__Listed records__
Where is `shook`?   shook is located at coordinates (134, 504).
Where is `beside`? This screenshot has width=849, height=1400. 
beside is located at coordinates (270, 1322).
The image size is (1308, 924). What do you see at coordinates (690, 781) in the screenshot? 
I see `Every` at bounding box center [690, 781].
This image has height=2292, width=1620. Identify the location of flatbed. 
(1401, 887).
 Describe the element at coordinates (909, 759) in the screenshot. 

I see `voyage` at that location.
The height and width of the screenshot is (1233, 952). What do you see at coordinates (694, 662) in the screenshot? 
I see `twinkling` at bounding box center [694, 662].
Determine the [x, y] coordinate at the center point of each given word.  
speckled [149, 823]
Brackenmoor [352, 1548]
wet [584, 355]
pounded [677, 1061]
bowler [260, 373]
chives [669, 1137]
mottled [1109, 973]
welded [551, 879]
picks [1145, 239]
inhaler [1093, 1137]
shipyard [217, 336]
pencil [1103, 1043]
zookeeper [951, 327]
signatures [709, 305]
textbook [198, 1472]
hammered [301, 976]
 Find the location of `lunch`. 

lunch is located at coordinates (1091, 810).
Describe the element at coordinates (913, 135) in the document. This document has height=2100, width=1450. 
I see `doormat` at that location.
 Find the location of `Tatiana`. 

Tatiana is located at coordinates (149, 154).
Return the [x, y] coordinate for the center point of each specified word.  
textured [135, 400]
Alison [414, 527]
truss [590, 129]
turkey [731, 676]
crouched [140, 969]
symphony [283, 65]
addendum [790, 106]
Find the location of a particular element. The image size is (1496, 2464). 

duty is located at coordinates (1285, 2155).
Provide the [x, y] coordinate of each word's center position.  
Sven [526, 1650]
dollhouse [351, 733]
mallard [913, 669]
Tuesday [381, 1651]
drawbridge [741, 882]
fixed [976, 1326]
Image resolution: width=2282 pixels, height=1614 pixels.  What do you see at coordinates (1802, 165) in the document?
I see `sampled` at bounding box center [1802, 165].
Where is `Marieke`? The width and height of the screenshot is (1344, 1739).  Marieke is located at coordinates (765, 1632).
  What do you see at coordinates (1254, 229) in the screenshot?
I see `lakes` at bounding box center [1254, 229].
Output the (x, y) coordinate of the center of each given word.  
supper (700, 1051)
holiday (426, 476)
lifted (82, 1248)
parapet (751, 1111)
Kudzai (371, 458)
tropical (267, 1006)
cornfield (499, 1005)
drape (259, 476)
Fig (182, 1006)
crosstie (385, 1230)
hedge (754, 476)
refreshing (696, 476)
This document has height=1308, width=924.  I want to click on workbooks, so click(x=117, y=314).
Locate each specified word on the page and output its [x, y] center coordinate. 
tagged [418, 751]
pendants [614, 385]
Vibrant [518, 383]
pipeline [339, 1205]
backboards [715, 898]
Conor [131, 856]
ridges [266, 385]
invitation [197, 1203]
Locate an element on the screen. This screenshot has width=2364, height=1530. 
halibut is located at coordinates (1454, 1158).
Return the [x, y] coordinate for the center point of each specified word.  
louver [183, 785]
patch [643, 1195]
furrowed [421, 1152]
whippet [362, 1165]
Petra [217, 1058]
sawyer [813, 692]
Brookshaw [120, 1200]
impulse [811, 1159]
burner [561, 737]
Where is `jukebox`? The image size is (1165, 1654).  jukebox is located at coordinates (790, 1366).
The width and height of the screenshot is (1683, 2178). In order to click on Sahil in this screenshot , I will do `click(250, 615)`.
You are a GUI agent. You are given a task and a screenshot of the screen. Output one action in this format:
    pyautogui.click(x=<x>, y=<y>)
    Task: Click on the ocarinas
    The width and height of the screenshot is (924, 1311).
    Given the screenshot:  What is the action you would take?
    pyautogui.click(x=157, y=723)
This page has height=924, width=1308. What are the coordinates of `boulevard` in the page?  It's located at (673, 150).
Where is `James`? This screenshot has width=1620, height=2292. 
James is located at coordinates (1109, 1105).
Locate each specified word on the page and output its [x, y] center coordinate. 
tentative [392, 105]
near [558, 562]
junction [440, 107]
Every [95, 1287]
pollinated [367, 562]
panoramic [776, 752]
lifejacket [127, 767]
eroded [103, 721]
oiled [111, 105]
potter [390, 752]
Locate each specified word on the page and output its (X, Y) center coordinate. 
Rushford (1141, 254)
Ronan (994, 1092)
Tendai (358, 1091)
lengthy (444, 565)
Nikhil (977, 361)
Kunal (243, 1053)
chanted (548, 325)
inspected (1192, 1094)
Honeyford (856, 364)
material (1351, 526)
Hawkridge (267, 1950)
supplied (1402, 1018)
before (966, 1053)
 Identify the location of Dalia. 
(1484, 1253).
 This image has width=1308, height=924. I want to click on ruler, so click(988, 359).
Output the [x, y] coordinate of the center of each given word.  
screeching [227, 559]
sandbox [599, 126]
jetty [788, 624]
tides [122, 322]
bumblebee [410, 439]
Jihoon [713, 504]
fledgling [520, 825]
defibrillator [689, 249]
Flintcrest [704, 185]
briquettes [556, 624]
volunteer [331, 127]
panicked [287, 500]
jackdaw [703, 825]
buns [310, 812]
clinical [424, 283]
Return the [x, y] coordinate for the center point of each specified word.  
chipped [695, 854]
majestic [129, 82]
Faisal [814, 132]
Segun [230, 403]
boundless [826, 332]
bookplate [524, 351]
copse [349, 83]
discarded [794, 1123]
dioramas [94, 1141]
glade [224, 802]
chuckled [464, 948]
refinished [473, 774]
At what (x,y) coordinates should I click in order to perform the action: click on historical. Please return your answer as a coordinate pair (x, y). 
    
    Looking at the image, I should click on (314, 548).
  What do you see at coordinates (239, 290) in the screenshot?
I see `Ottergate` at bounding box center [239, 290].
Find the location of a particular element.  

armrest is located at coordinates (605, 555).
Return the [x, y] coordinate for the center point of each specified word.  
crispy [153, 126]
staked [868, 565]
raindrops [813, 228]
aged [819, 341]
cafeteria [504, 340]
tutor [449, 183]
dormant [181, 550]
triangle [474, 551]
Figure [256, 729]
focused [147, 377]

__Given task__
Give all of the records above as a Markdown table with the columns "Row" and "Line": number each non-blank line in order and leave out the blank lines.

__Answer to the exercise__
| Row | Line |
|---|---|
| 1 | Where is `shook`?   shook is located at coordinates (134, 504). |
| 2 | Where is `beside`? This screenshot has width=849, height=1400.  |
| 3 | beside is located at coordinates (270, 1322). |
| 4 | The image size is (1308, 924). What do you see at coordinates (690, 781) in the screenshot?  |
| 5 | I see `Every` at bounding box center [690, 781]. |
| 6 | This image has height=2292, width=1620. Identify the location of flatbed.  |
| 7 | (1401, 887). |
| 8 |  Describe the element at coordinates (909, 759) in the screenshot.  |
| 9 | I see `voyage` at that location. |
| 10 | The height and width of the screenshot is (1233, 952). What do you see at coordinates (694, 662) in the screenshot?  |
| 11 | I see `twinkling` at bounding box center [694, 662]. |
| 12 | Determine the [x, y] coordinate at the center point of each given word.   |
| 13 | speckled [149, 823] |
| 14 | Brackenmoor [352, 1548] |
| 15 | wet [584, 355] |
| 16 | pounded [677, 1061] |
| 17 | bowler [260, 373] |
| 18 | chives [669, 1137] |
| 19 | mottled [1109, 973] |
| 20 | welded [551, 879] |
| 21 | picks [1145, 239] |
| 22 | inhaler [1093, 1137] |
| 23 | shipyard [217, 336] |
| 24 | pencil [1103, 1043] |
| 25 | zookeeper [951, 327] |
| 26 | signatures [709, 305] |
| 27 | textbook [198, 1472] |
| 28 | hammered [301, 976] |
| 29 |  Find the location of `lunch`.  |
| 30 | lunch is located at coordinates (1091, 810). |
| 31 | Describe the element at coordinates (913, 135) in the document. This document has height=2100, width=1450.  |
| 32 | I see `doormat` at that location. |
| 33 |  Find the location of `Tatiana`.  |
| 34 | Tatiana is located at coordinates (149, 154). |
| 35 | Return the [x, y] coordinate for the center point of each specified word.   |
| 36 | textured [135, 400] |
| 37 | Alison [414, 527] |
| 38 | truss [590, 129] |
| 39 | turkey [731, 676] |
| 40 | crouched [140, 969] |
| 41 | symphony [283, 65] |
| 42 | addendum [790, 106] |
| 43 | Find the location of a particular element. The image size is (1496, 2464).  |
| 44 | duty is located at coordinates (1285, 2155). |
| 45 | Provide the [x, y] coordinate of each word's center position.   |
| 46 | Sven [526, 1650] |
| 47 | dollhouse [351, 733] |
| 48 | mallard [913, 669] |
| 49 | Tuesday [381, 1651] |
| 50 | drawbridge [741, 882] |
| 51 | fixed [976, 1326] |
| 52 | Image resolution: width=2282 pixels, height=1614 pixels.  What do you see at coordinates (1802, 165) in the document? |
| 53 | I see `sampled` at bounding box center [1802, 165]. |
| 54 | Where is `Marieke`? The width and height of the screenshot is (1344, 1739).  Marieke is located at coordinates (765, 1632). |
| 55 |   What do you see at coordinates (1254, 229) in the screenshot? |
| 56 | I see `lakes` at bounding box center [1254, 229]. |
| 57 | Output the (x, y) coordinate of the center of each given word.   |
| 58 | supper (700, 1051) |
| 59 | holiday (426, 476) |
| 60 | lifted (82, 1248) |
| 61 | parapet (751, 1111) |
| 62 | Kudzai (371, 458) |
| 63 | tropical (267, 1006) |
| 64 | cornfield (499, 1005) |
| 65 | drape (259, 476) |
| 66 | Fig (182, 1006) |
| 67 | crosstie (385, 1230) |
| 68 | hedge (754, 476) |
| 69 | refreshing (696, 476) |
| 70 | This document has height=1308, width=924.  I want to click on workbooks, so click(x=117, y=314). |
| 71 | Locate each specified word on the page and output its [x, y] center coordinate.  |
| 72 | tagged [418, 751] |
| 73 | pendants [614, 385] |
| 74 | Vibrant [518, 383] |
| 75 | pipeline [339, 1205] |
| 76 | backboards [715, 898] |
| 77 | Conor [131, 856] |
| 78 | ridges [266, 385] |
| 79 | invitation [197, 1203] |
| 80 | Locate an element on the screen. This screenshot has width=2364, height=1530.  |
| 81 | halibut is located at coordinates (1454, 1158). |
| 82 | Return the [x, y] coordinate for the center point of each specified word.   |
| 83 | louver [183, 785] |
| 84 | patch [643, 1195] |
| 85 | furrowed [421, 1152] |
| 86 | whippet [362, 1165] |
| 87 | Petra [217, 1058] |
| 88 | sawyer [813, 692] |
| 89 | Brookshaw [120, 1200] |
| 90 | impulse [811, 1159] |
| 91 | burner [561, 737] |
| 92 | Where is `jukebox`? The image size is (1165, 1654).  jukebox is located at coordinates (790, 1366). |
| 93 | The width and height of the screenshot is (1683, 2178). In order to click on Sahil in this screenshot , I will do `click(250, 615)`. |
| 94 | You are a GUI agent. You are given a task and a screenshot of the screen. Output one action in this format: |
| 95 |     pyautogui.click(x=<x>, y=<y>) |
| 96 |     Task: Click on the ocarinas |
| 97 |     The width and height of the screenshot is (924, 1311). |
| 98 |     Given the screenshot:  What is the action you would take? |
| 99 |     pyautogui.click(x=157, y=723) |
| 100 | This page has height=924, width=1308. What are the coordinates of `boulevard` in the page?  It's located at (673, 150). |
| 101 | Where is `James`? This screenshot has width=1620, height=2292.  |
| 102 | James is located at coordinates (1109, 1105). |
| 103 | Locate each specified word on the page and output its [x, y] center coordinate.  |
| 104 | tentative [392, 105] |
| 105 | near [558, 562] |
| 106 | junction [440, 107] |
| 107 | Every [95, 1287] |
| 108 | pollinated [367, 562] |
| 109 | panoramic [776, 752] |
| 110 | lifejacket [127, 767] |
| 111 | eroded [103, 721] |
| 112 | oiled [111, 105] |
| 113 | potter [390, 752] |
| 114 | Locate each specified word on the page and output its (X, Y) center coordinate.  |
| 115 | Rushford (1141, 254) |
| 116 | Ronan (994, 1092) |
| 117 | Tendai (358, 1091) |
| 118 | lengthy (444, 565) |
| 119 | Nikhil (977, 361) |
| 120 | Kunal (243, 1053) |
| 121 | chanted (548, 325) |
| 122 | inspected (1192, 1094) |
| 123 | Honeyford (856, 364) |
| 124 | material (1351, 526) |
| 125 | Hawkridge (267, 1950) |
| 126 | supplied (1402, 1018) |
| 127 | before (966, 1053) |
| 128 |  Identify the location of Dalia.  |
| 129 | (1484, 1253). |
| 130 |  This image has width=1308, height=924. I want to click on ruler, so click(988, 359). |
| 131 | Output the [x, y] coordinate of the center of each given word.   |
| 132 | screeching [227, 559] |
| 133 | sandbox [599, 126] |
| 134 | jetty [788, 624] |
| 135 | tides [122, 322] |
| 136 | bumblebee [410, 439] |
| 137 | Jihoon [713, 504] |
| 138 | fledgling [520, 825] |
| 139 | defibrillator [689, 249] |
| 140 | Flintcrest [704, 185] |
| 141 | briquettes [556, 624] |
| 142 | volunteer [331, 127] |
| 143 | panicked [287, 500] |
| 144 | jackdaw [703, 825] |
| 145 | buns [310, 812] |
| 146 | clinical [424, 283] |
| 147 | Return the [x, y] coordinate for the center point of each specified word.   |
| 148 | chipped [695, 854] |
| 149 | majestic [129, 82] |
| 150 | Faisal [814, 132] |
| 151 | Segun [230, 403] |
| 152 | boundless [826, 332] |
| 153 | bookplate [524, 351] |
| 154 | copse [349, 83] |
| 155 | discarded [794, 1123] |
| 156 | dioramas [94, 1141] |
| 157 | glade [224, 802] |
| 158 | chuckled [464, 948] |
| 159 | refinished [473, 774] |
| 160 | At what (x,y) coordinates should I click in order to perform the action: click on historical. Please return your answer as a coordinate pair (x, y).  |
| 161 |     Looking at the image, I should click on (314, 548). |
| 162 |   What do you see at coordinates (239, 290) in the screenshot? |
| 163 | I see `Ottergate` at bounding box center [239, 290]. |
| 164 | Find the location of a particular element.   |
| 165 | armrest is located at coordinates (605, 555). |
| 166 | Return the [x, y] coordinate for the center point of each specified word.   |
| 167 | crispy [153, 126] |
| 168 | staked [868, 565] |
| 169 | raindrops [813, 228] |
| 170 | aged [819, 341] |
| 171 | cafeteria [504, 340] |
| 172 | tutor [449, 183] |
| 173 | dormant [181, 550] |
| 174 | triangle [474, 551] |
| 175 | Figure [256, 729] |
| 176 | focused [147, 377] |